▶ _Work task_:
Every line below needs to be transcribed without alteration, and no image may be carried over.

▶ _Data provided_:
━━━━━━

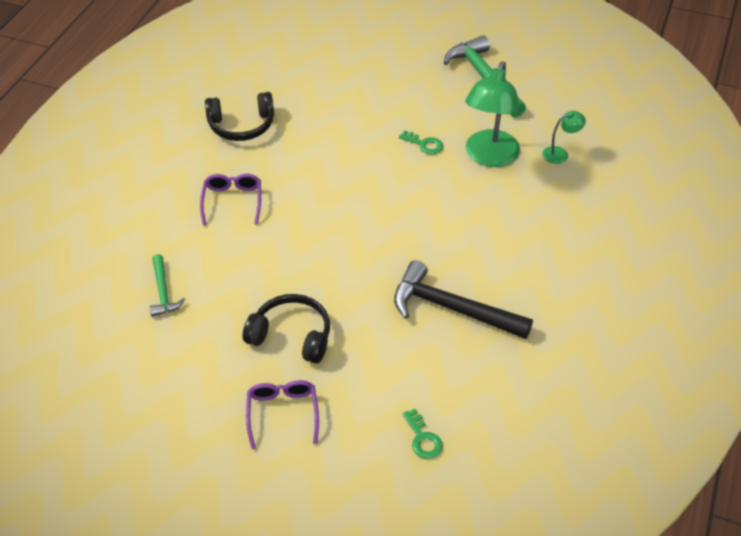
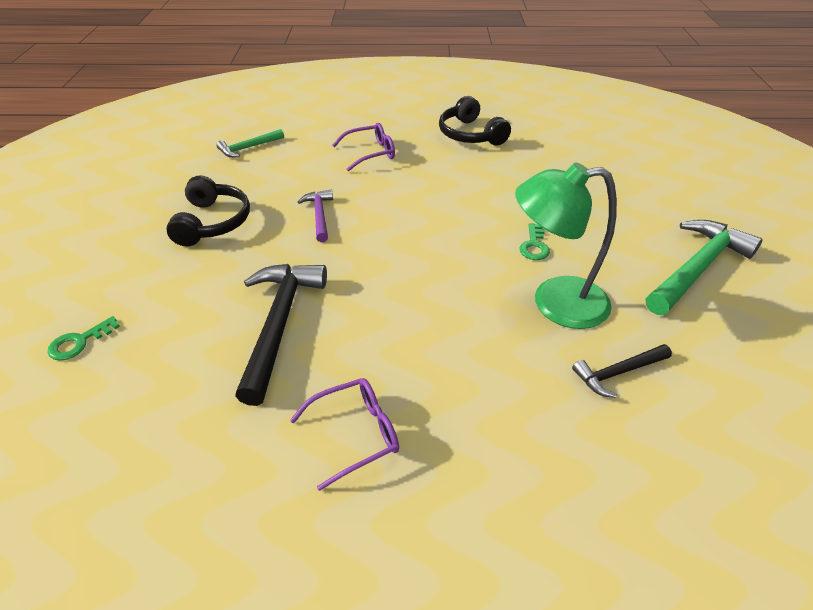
camera: 70 degrees right, 5 degrees down
(282, 412) = (116, 239): purple glasses -> purple glasses (356, 434)
(320, 258) = (319, 215): none -> purple hammer
(560, 153) = (618, 372): green lamp -> black hammer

━━━━━━

▶ _Your solution_:
camera: 70 degrees right, 5 degrees down
(282, 412) = (116, 239): purple glasses -> purple glasses (356, 434)
(320, 258) = (319, 215): none -> purple hammer
(560, 153) = (618, 372): green lamp -> black hammer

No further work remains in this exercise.